▶ _Your instructions_
Leave every picture out, then reproduce the rest of the listing exactly.
Top of Task material
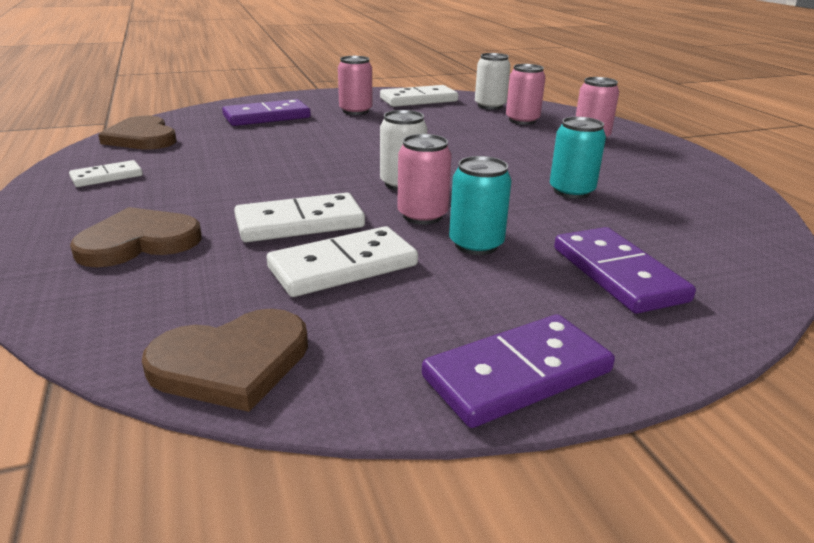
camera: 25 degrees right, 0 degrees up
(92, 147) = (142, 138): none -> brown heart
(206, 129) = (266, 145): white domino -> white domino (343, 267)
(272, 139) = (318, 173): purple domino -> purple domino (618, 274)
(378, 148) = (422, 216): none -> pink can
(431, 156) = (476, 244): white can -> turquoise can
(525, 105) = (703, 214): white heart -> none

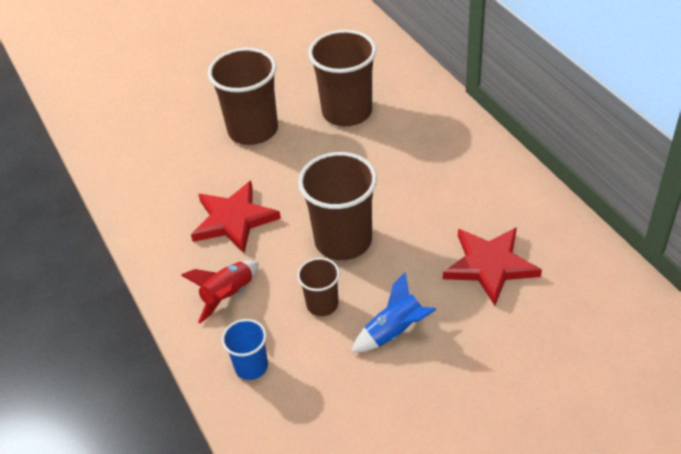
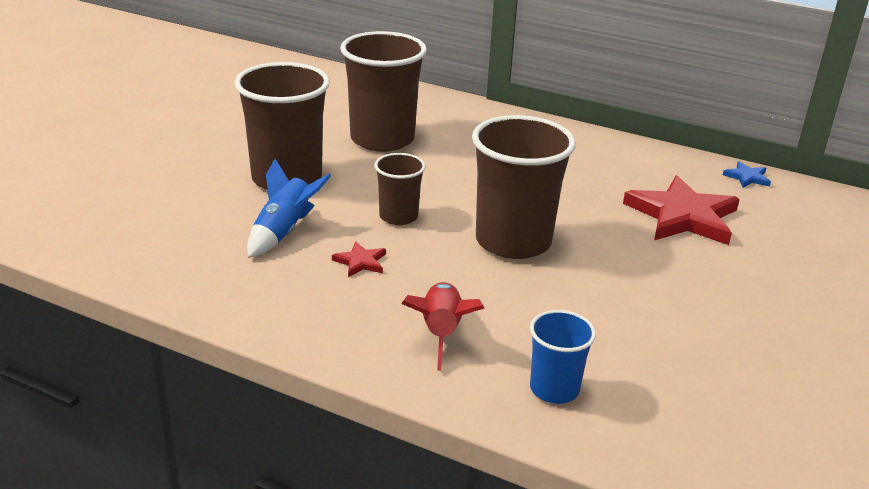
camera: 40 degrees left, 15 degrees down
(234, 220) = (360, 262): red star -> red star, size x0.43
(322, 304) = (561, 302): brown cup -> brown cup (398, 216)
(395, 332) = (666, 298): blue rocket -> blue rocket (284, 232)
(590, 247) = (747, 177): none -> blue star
Bottom of Task material
▶ _Answer below_
camera: 25 degrees right, 0 degrees up
(92, 147) = (142, 138): none -> brown heart
(206, 129) = (266, 145): white domino -> white domino (343, 267)
(272, 139) = (318, 173): purple domino -> purple domino (618, 274)
(378, 148) = (422, 216): none -> pink can
(431, 156) = (476, 244): white can -> turquoise can
(525, 105) = (703, 214): white heart -> none

camera: 40 degrees left, 15 degrees down
(234, 220) = (360, 262): red star -> red star, size x0.43
(322, 304) = (561, 302): brown cup -> brown cup (398, 216)
(395, 332) = (666, 298): blue rocket -> blue rocket (284, 232)
(590, 247) = (747, 177): none -> blue star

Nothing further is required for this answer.